*** Begin section ***

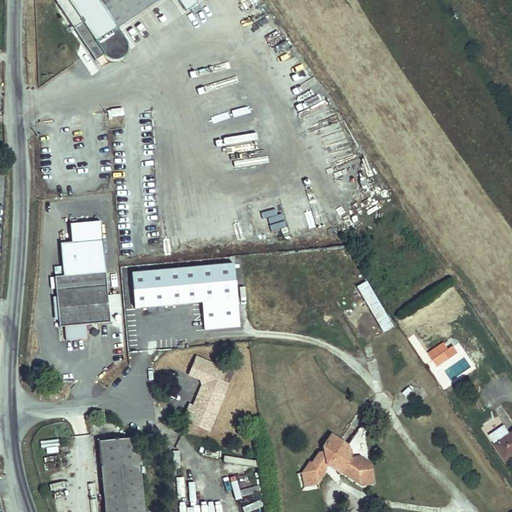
[(63,0),(68,9),(60,14),(81,46),(93,63),(101,57),(105,62),(110,64),(116,63),(119,62),(121,59),(124,54),(124,49),(122,43),(114,31),(161,0),(178,0),(186,12),(198,5),(195,0),(63,0)]
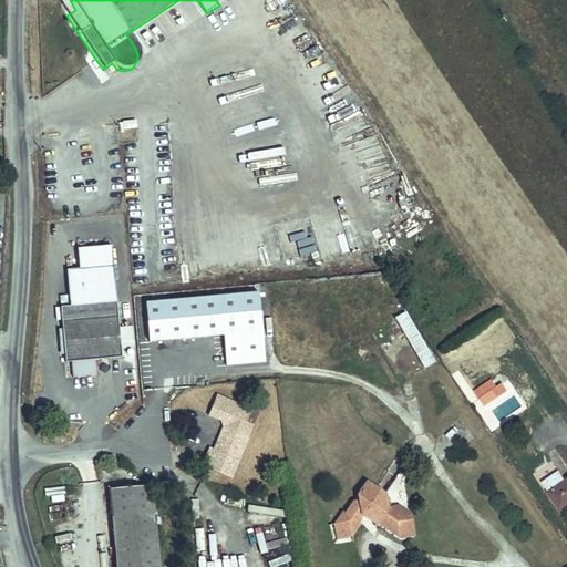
[(63,276),(113,271),(111,247),(75,250),(78,269),(63,270),(63,276)]
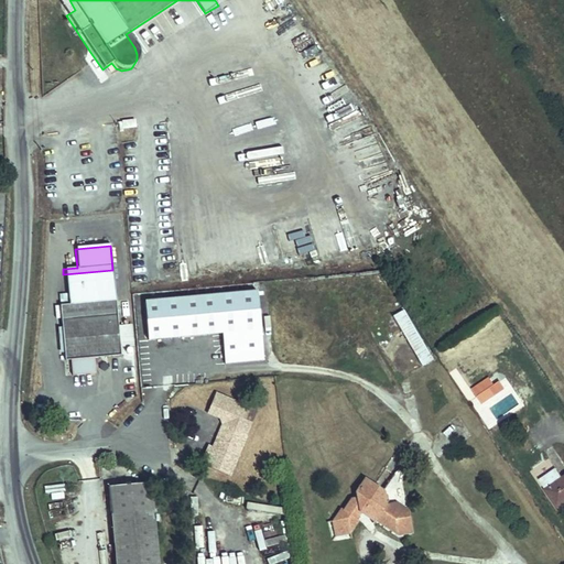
[(112,270),(63,274),(66,306),(61,307),(65,361),(71,360),(72,376),(95,373),(94,359),(119,357),(112,270)]
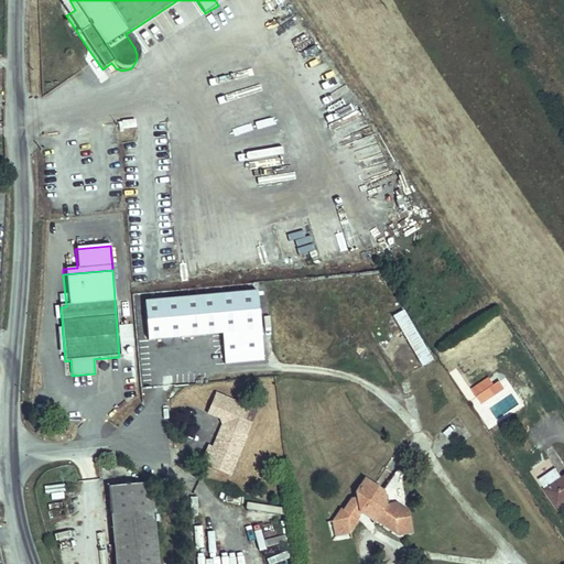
[(257,291),(144,302),(148,340),(221,333),(225,362),(263,359),(257,291)]
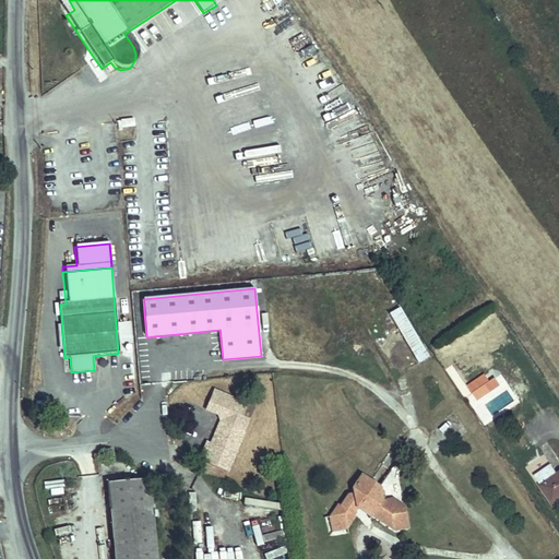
[(418,363),(430,355),(399,304),(387,311),(418,363)]
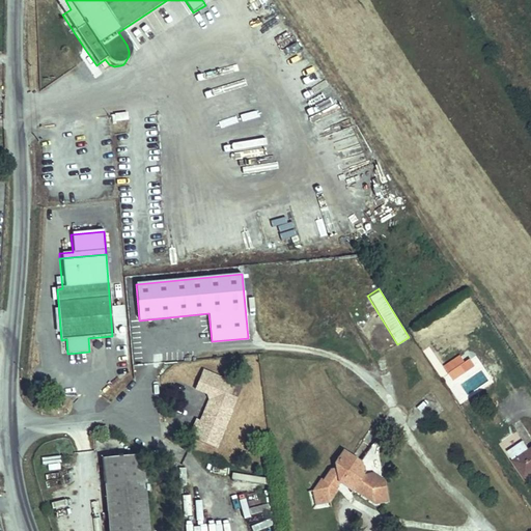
[(362,295),(350,303),(358,315),(370,307),(362,295)]
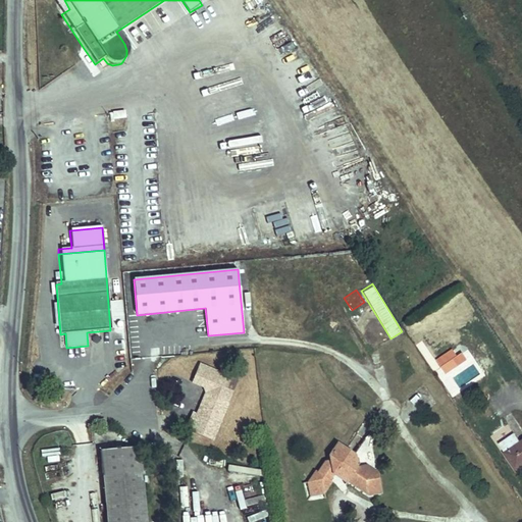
[(366,304),(346,318),(368,351),(388,336),(366,304)]
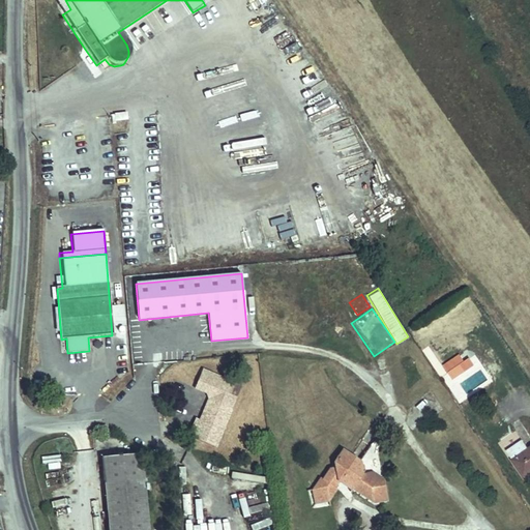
[(113,315),(115,325),(122,325),(120,314),(113,315)]
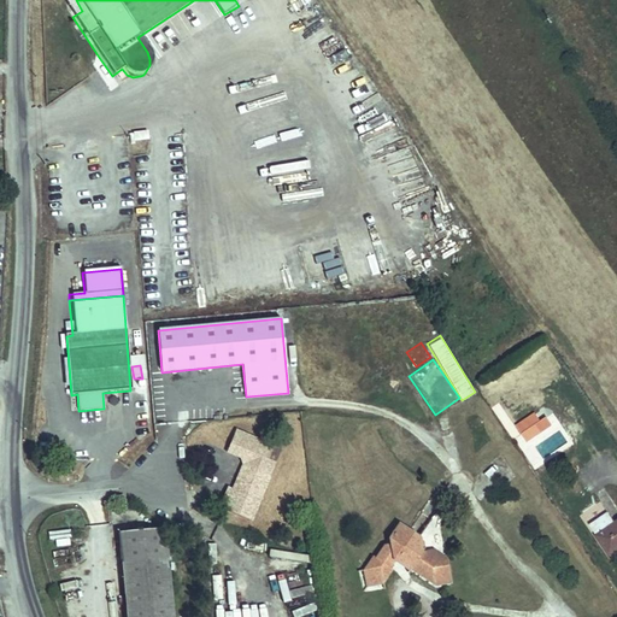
[(527,441),(541,433),(536,424),(523,433),(527,441)]
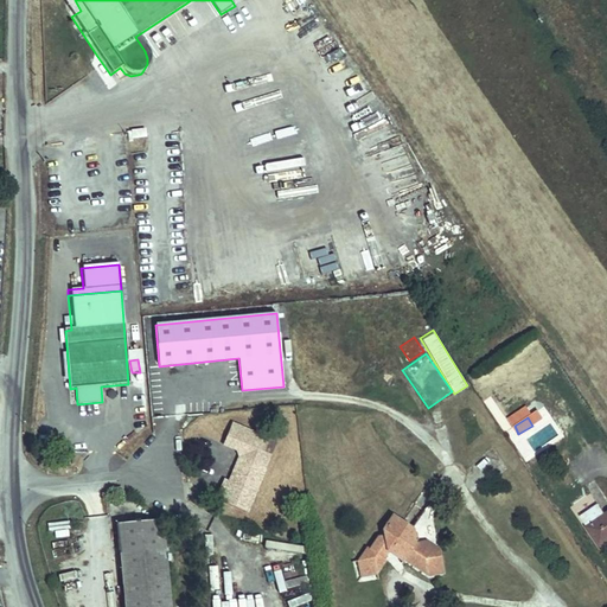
[(221,498),(249,511),(268,470),(281,441),(238,422),(229,442),(240,447),(240,455),(229,480),(230,489),(223,493),(221,498)]
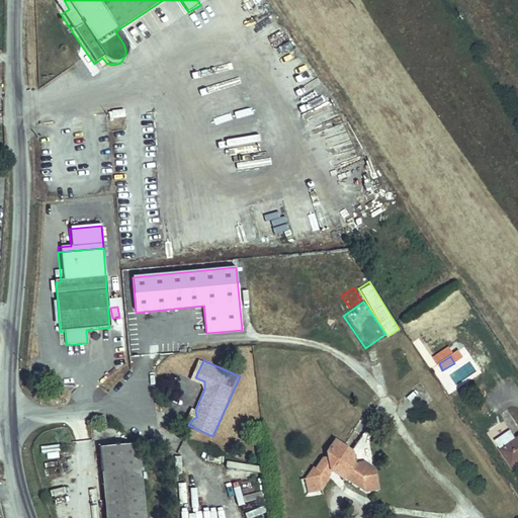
[(184,418),(190,421),(196,417),(195,410),(189,407),(184,418)]
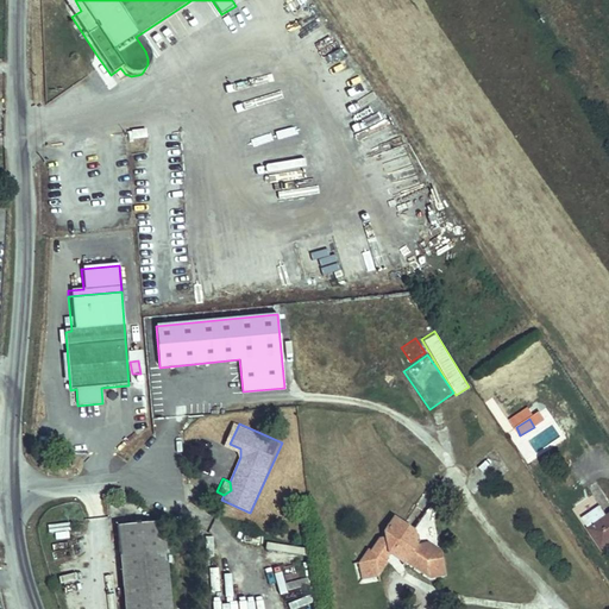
[(602,512),(584,523),(601,547),(608,540),(608,516),(607,519),(602,512)]
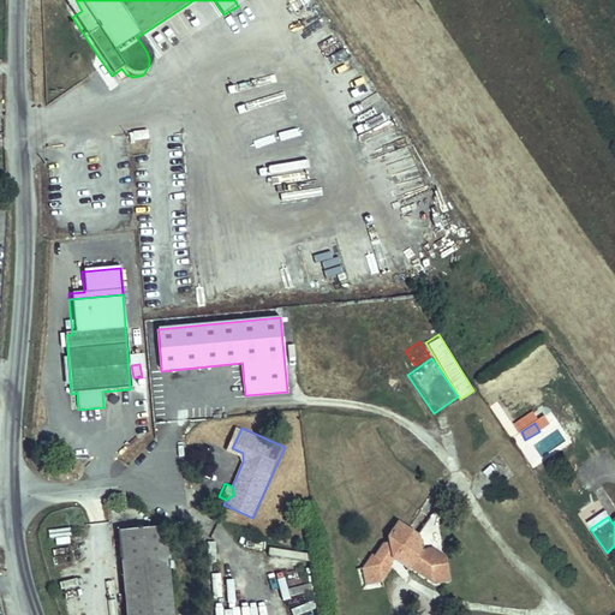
[(363,563),(364,568),(364,569),(376,579),(380,578),(383,578),(390,568),(387,566),(390,561),(390,555),(396,555),(400,557),(406,557),(413,562),(411,567),(416,571),(421,569),(421,573),(425,577),(428,577),(429,579),(434,583),(448,580),(443,556),(440,553),(433,555),(431,548),(419,550),(416,532),(399,521),(388,536),(389,541),(383,542),(374,556),(369,554),(363,563)]
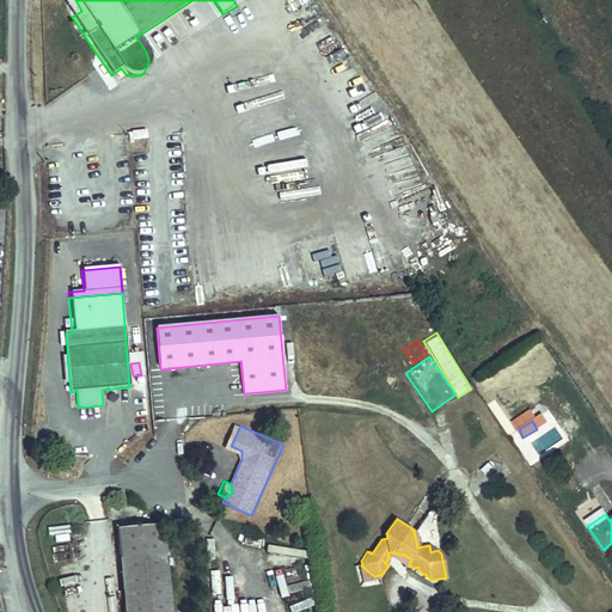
[(173,611),(164,520),(117,525),(126,611),(173,611)]
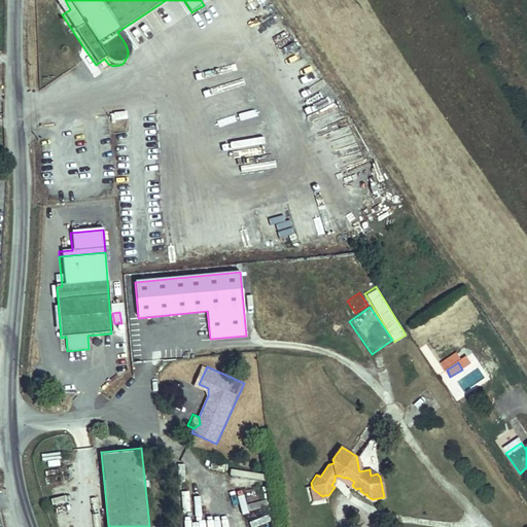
[(312,488),(312,487),(309,487),(312,501),(326,498),(325,495),(322,496),(312,488)]
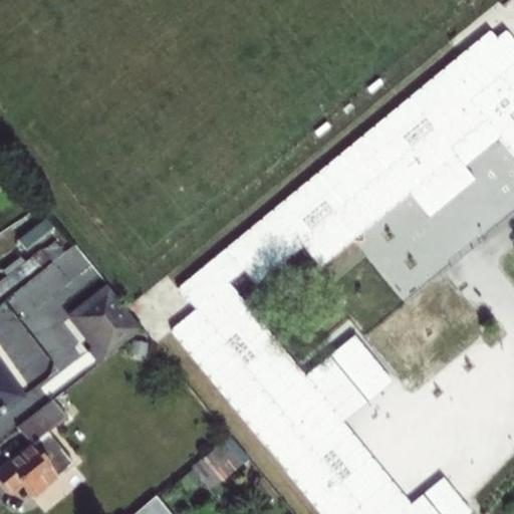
[(490,31),(180,288),(198,309),(171,332),(321,513),(471,513),(472,513),(444,480),(413,505),(343,423),(394,381),(355,336),(305,376),(229,284),(244,271),(257,286),(303,248),(321,269),(410,195),(429,218),(475,179),(466,167),(501,138),(513,154),(513,40),(507,32),(498,40),(490,31)]
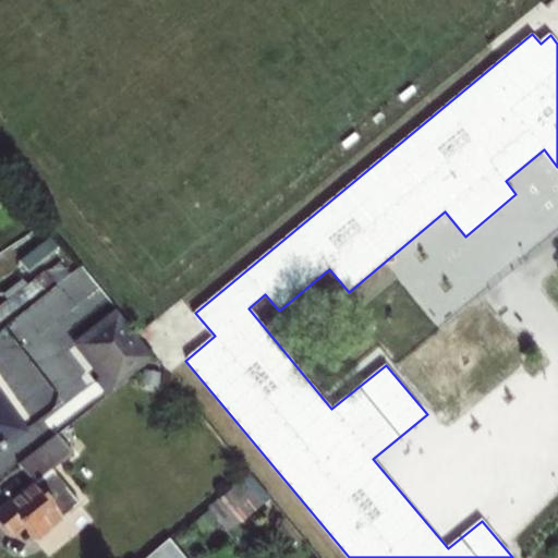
[(153,354),(114,310),(80,338),(108,373),(101,378),(97,381),(106,392),(153,354)]
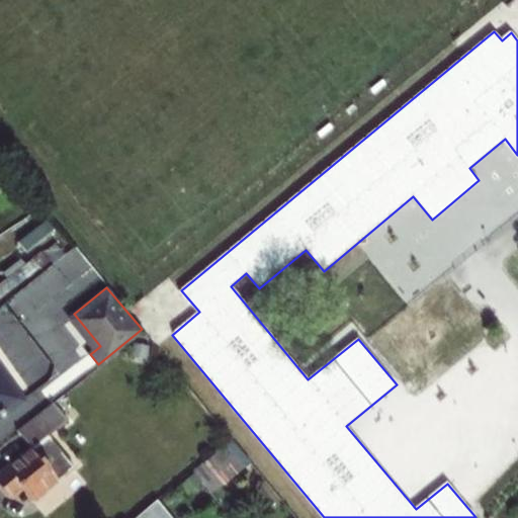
[(100,346),(74,314),(68,319),(94,351),(100,346)]
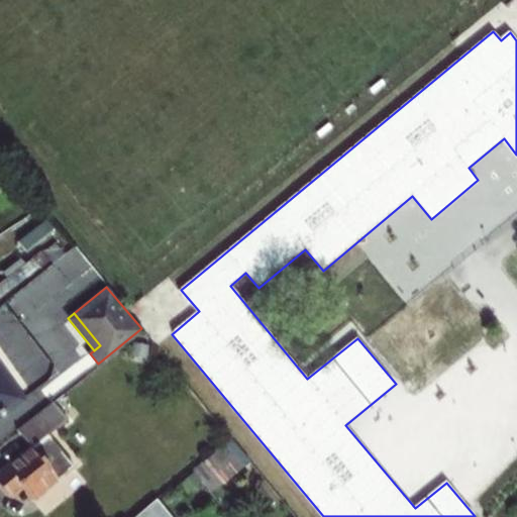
[(0,378),(0,422),(22,406),(0,378)]
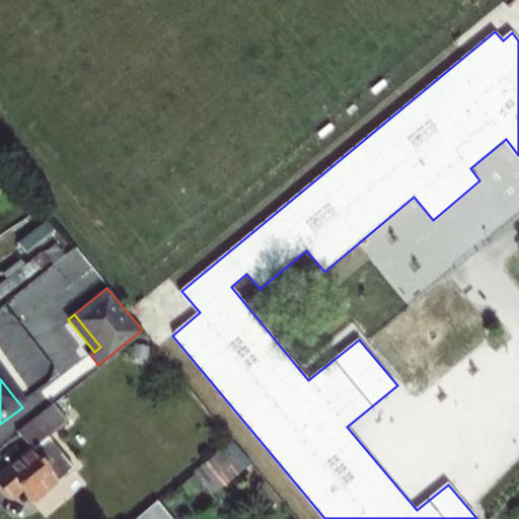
[(66,424),(50,404),(16,433),(31,453),(0,477),(0,498),(4,503),(16,494),(26,507),(71,470),(46,440),(66,424)]
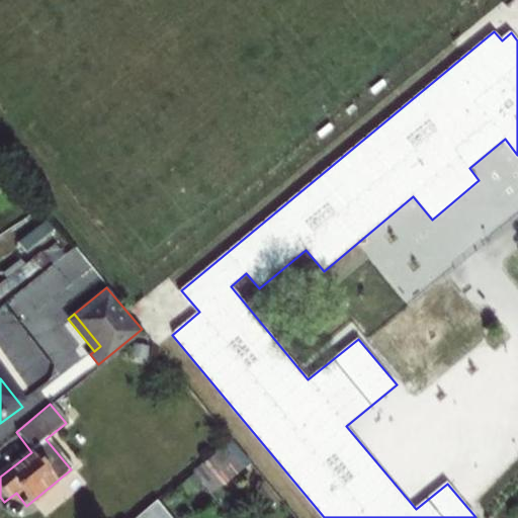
[(208,461),(229,488),(252,469),(232,443),(208,461)]
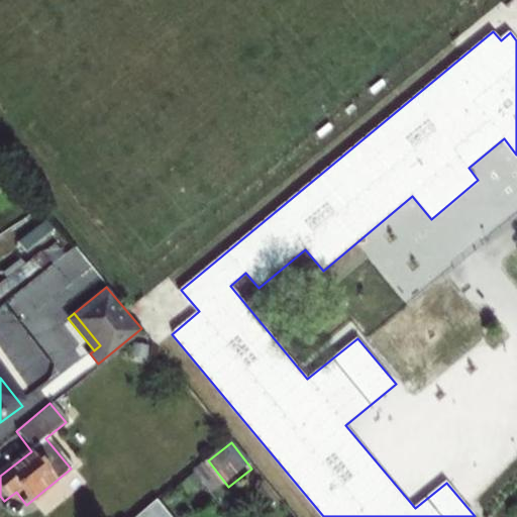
[(179,489),(187,499),(200,489),(192,479),(179,489)]
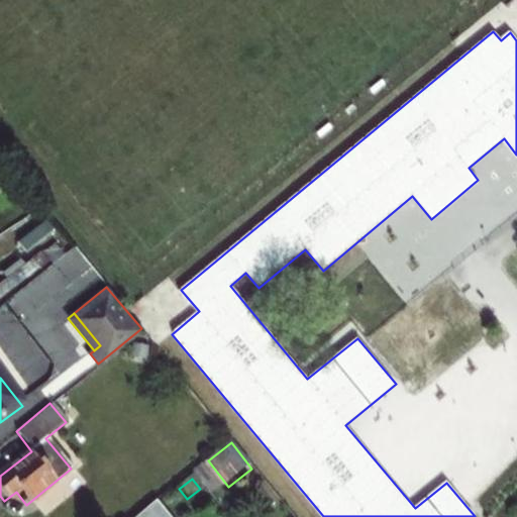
[(164,516),(151,501),(131,516),(164,516)]
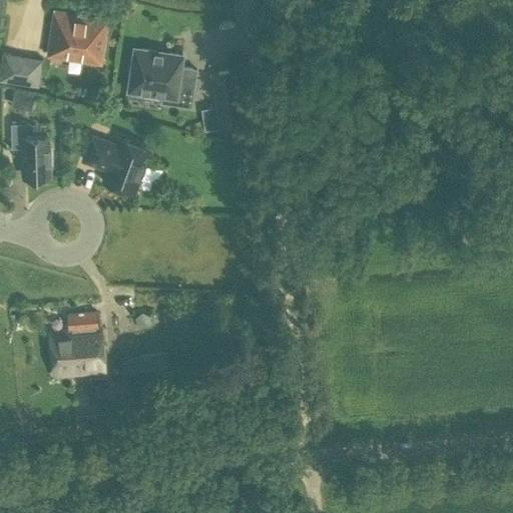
[(102,58),(108,20),(81,16),(81,14),(53,9),(46,49),(102,58)]
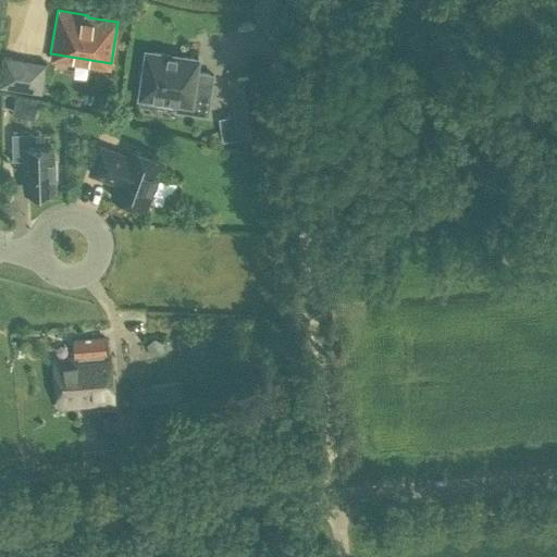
[(196,74),(198,61),(146,53),(145,66),(141,65),(139,81),(143,81),(139,99),(205,109),(210,76),(196,74)]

*** End section ***

__TASK DIRECTIONS__
Respond with the exact lines above running from the one containing "[(366,304),(346,318),(368,351),(388,336),(366,304)]" to the one containing "[(184,418),(190,421),(196,417),(195,410),(189,407),(184,418)]", both ends kept and no pictures included.

__SOLUTION TO THIS PROBLEM__
[(366,304),(346,318),(368,351),(388,336),(366,304)]
[(113,315),(115,325),(122,325),(120,314),(113,315)]
[(527,441),(541,433),(536,424),(523,433),(527,441)]
[(221,498),(249,511),(268,470),(281,441),(238,422),(229,442),(240,447),(240,455),(229,480),(230,489),(223,493),(221,498)]
[(184,418),(190,421),(196,417),(195,410),(189,407),(184,418)]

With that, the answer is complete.